* **Dataset entries**:

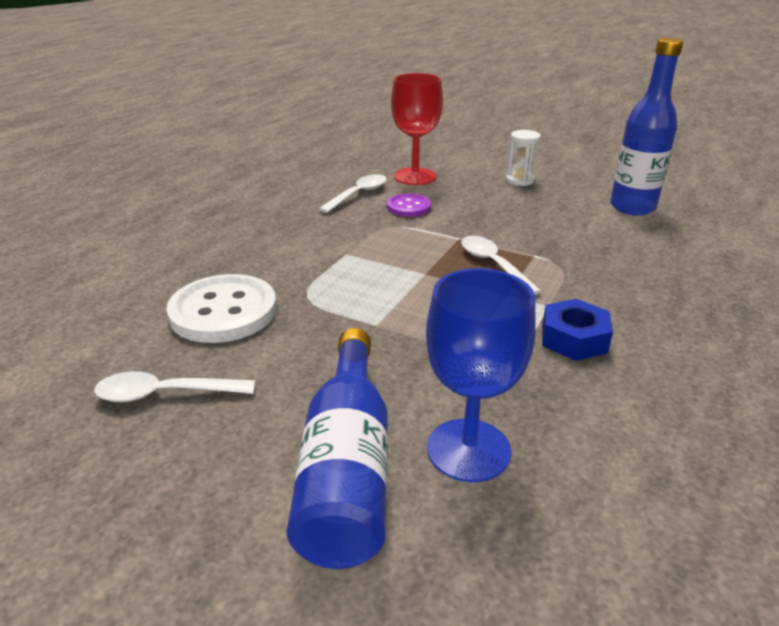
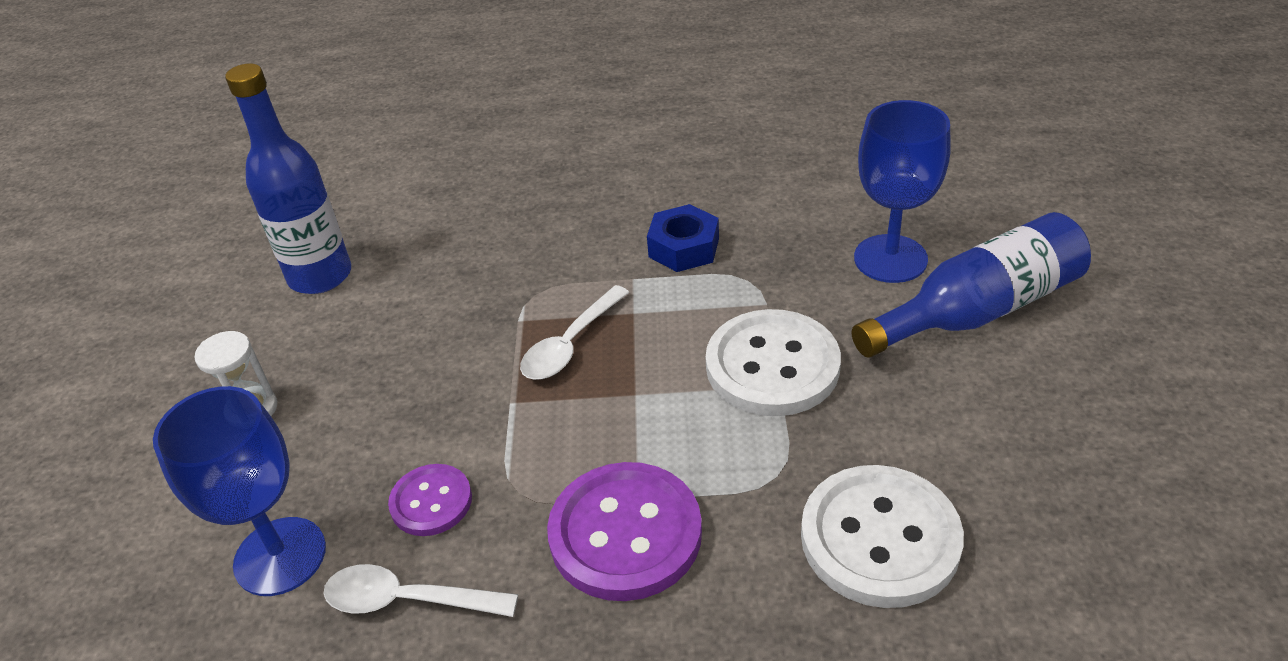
camera: 115 degrees left, 10 degrees up
(165, 394) = (1044, 482): white spoon -> none
(328, 244) = (625, 533): none -> purple button
(396, 329) = (772, 366): none -> white button
(415, 176) = (280, 556): red goblet -> blue goblet

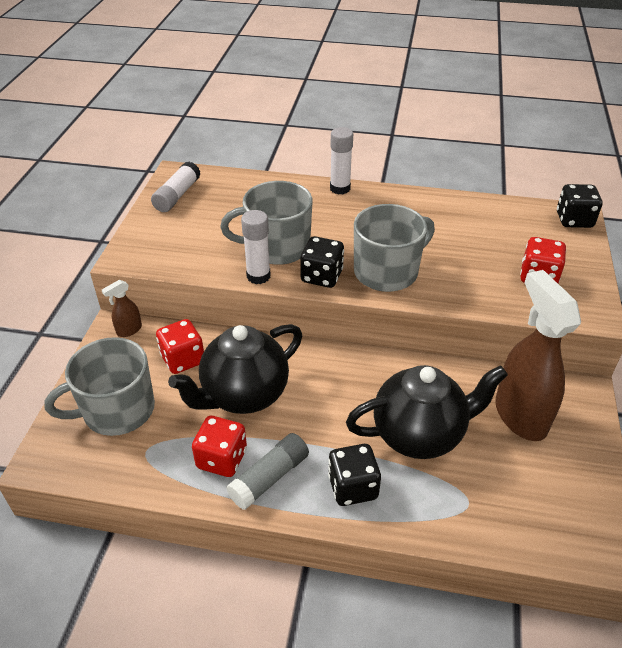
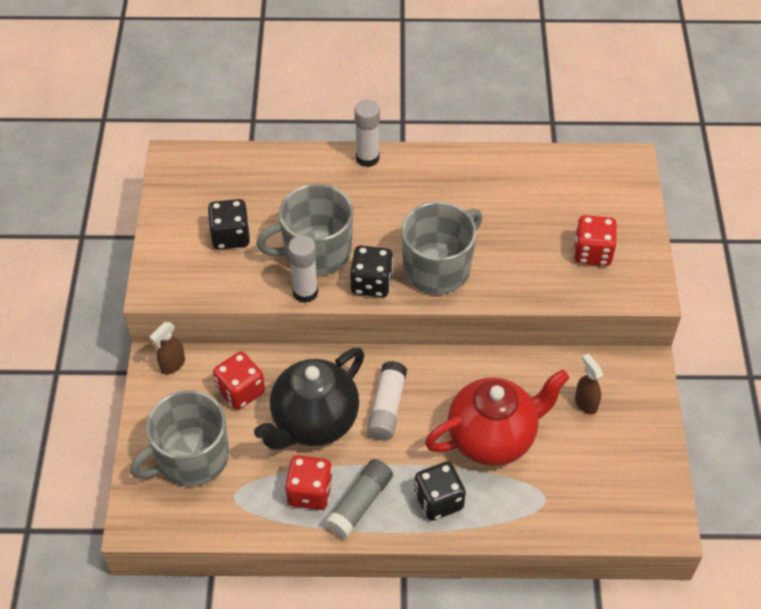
camera: 10 degrees left, 10 degrees up
(177, 195) = (185, 193): white glue stick -> white glue stick (387, 407)
(419, 434) = (493, 438): black teapot -> red teapot
(520, 415) = (585, 403): brown spray bottle -> brown spray bottle, size x0.44
(574, 220) = (626, 170): black dice -> black dice (230, 236)

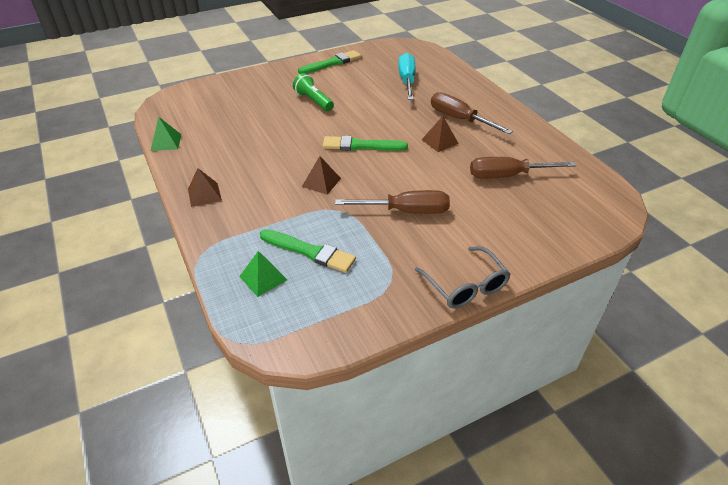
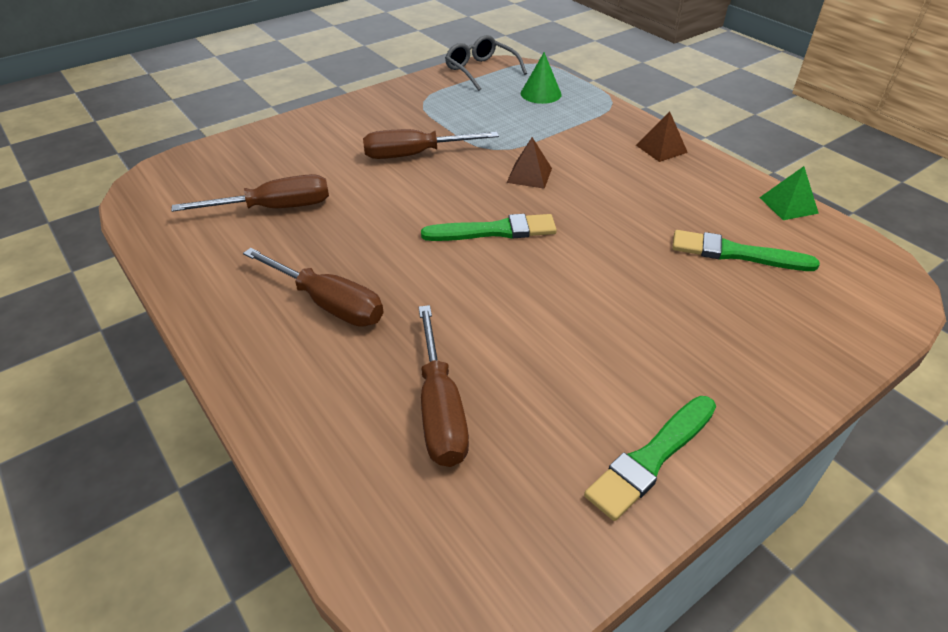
camera: 170 degrees right, 0 degrees up
(263, 278) = (541, 94): green pyramid -> green cone
(309, 251) = (508, 113): green brush -> green brush (736, 253)
(313, 101) = (621, 315): green flashlight -> none
(407, 80) = (440, 409): turquoise screwdriver -> brown screwdriver
(440, 141) = (369, 252): brown pyramid -> none
(465, 285) = (354, 105): grey glasses -> grey glasses (481, 71)

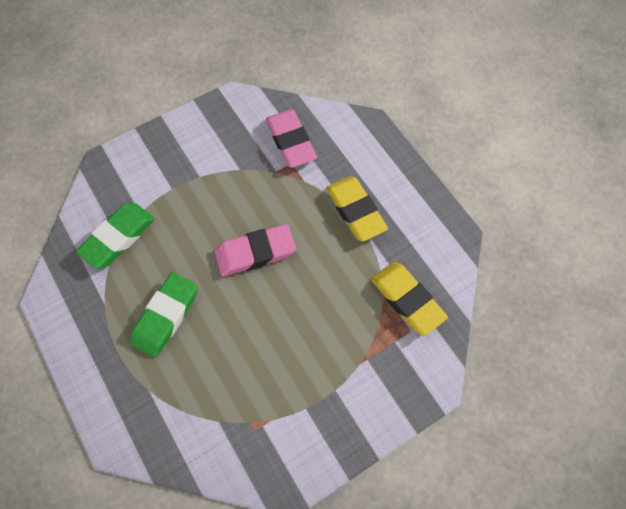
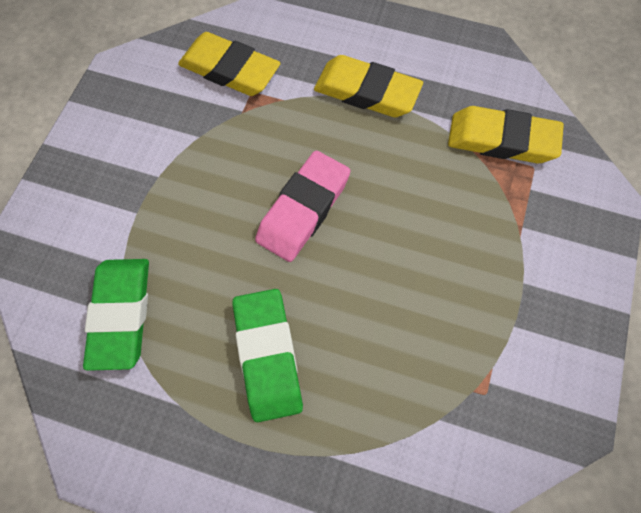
camera: 40 degrees left, 0 degrees up
(291, 141) = (229, 70): pink eraser -> yellow eraser

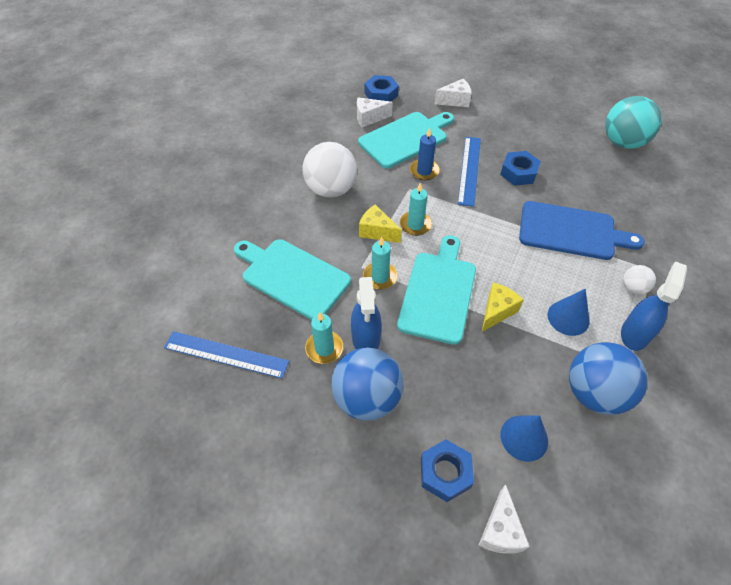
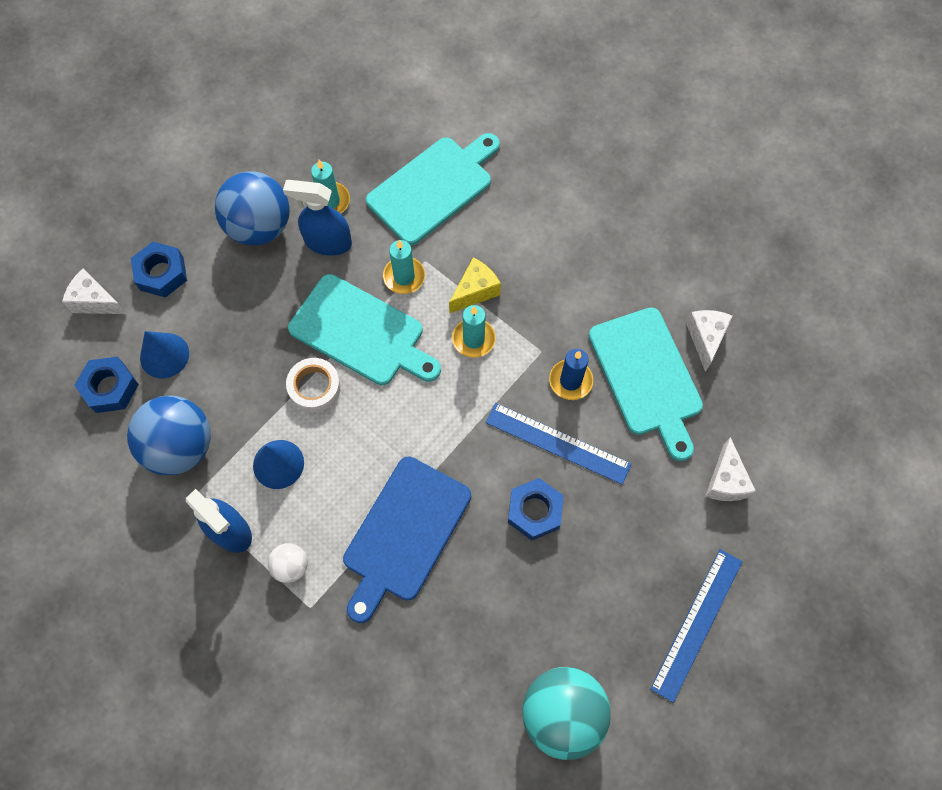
camera: 105 degrees right, 15 degrees up
(226, 354) = (354, 114): blue ruler -> blue ruler (697, 624)
(331, 189) = (564, 255): white ball -> none
(381, 94) = (763, 371): blue nut -> blue nut (110, 388)
(497, 311) = (314, 387): yellow cheese -> white tape

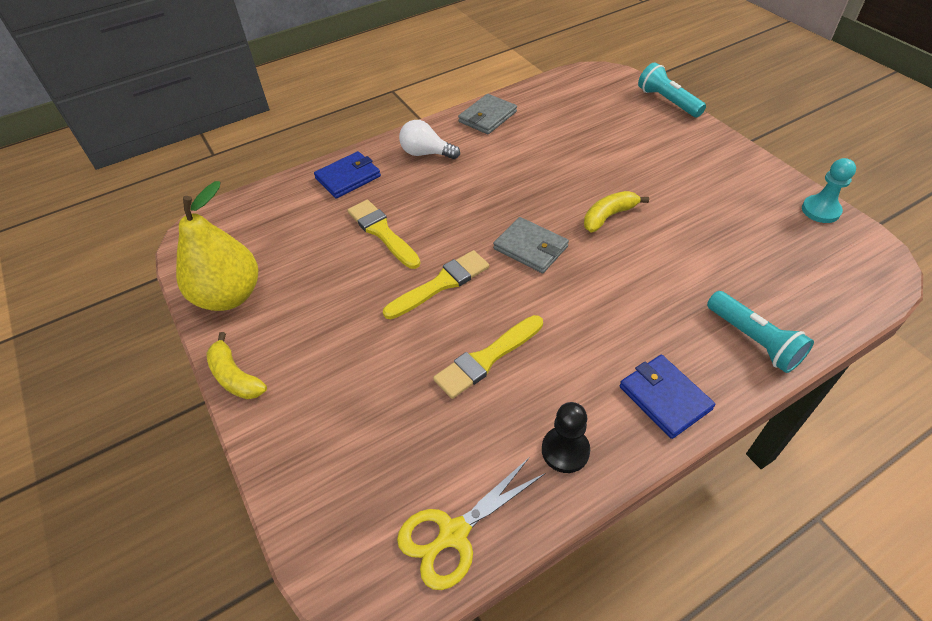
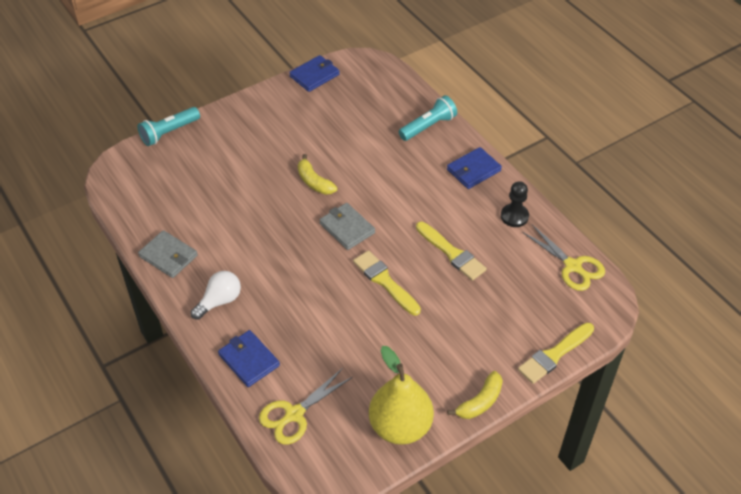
camera: 95 degrees left, 0 degrees up
(274, 212) = (294, 414): none -> yellow scissors
(382, 232) = (326, 325): yellow brush -> yellow brush (554, 355)
(426, 153) = (219, 301): white light bulb -> white light bulb turned 150 degrees counterclockwise
(531, 248) = (347, 228): grey wallet -> grey wallet turned 75 degrees counterclockwise
(820, 210) = (314, 75): turquoise pawn -> blue wallet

* **What you should do**:
Everything from the line with "(415, 176) = (280, 556): red" down to the line with "(331, 189) = (564, 255): white ball -> none" in the data above should be copied exactly, with both end lines kept and the pictures left out.

* **Output**:
(415, 176) = (280, 556): red goblet -> blue goblet

camera: 10 degrees left, 10 degrees up
(177, 195) = (185, 193): white glue stick -> white glue stick (387, 407)
(419, 434) = (493, 438): black teapot -> red teapot
(520, 415) = (585, 403): brown spray bottle -> brown spray bottle, size x0.44
(574, 220) = (626, 170): black dice -> black dice (230, 236)

camera: 170 degrees right, 0 degrees up
(263, 278) = (541, 94): green pyramid -> green cone
(309, 251) = (508, 113): green brush -> green brush (736, 253)
(313, 101) = (621, 315): green flashlight -> none
(407, 80) = (440, 409): turquoise screwdriver -> brown screwdriver
(440, 141) = (369, 252): brown pyramid -> none
(465, 285) = (354, 105): grey glasses -> grey glasses (481, 71)

camera: 40 degrees left, 0 degrees up
(291, 141) = (229, 70): pink eraser -> yellow eraser

camera: 105 degrees right, 15 degrees up
(226, 354) = (354, 114): blue ruler -> blue ruler (697, 624)
(331, 189) = (564, 255): white ball -> none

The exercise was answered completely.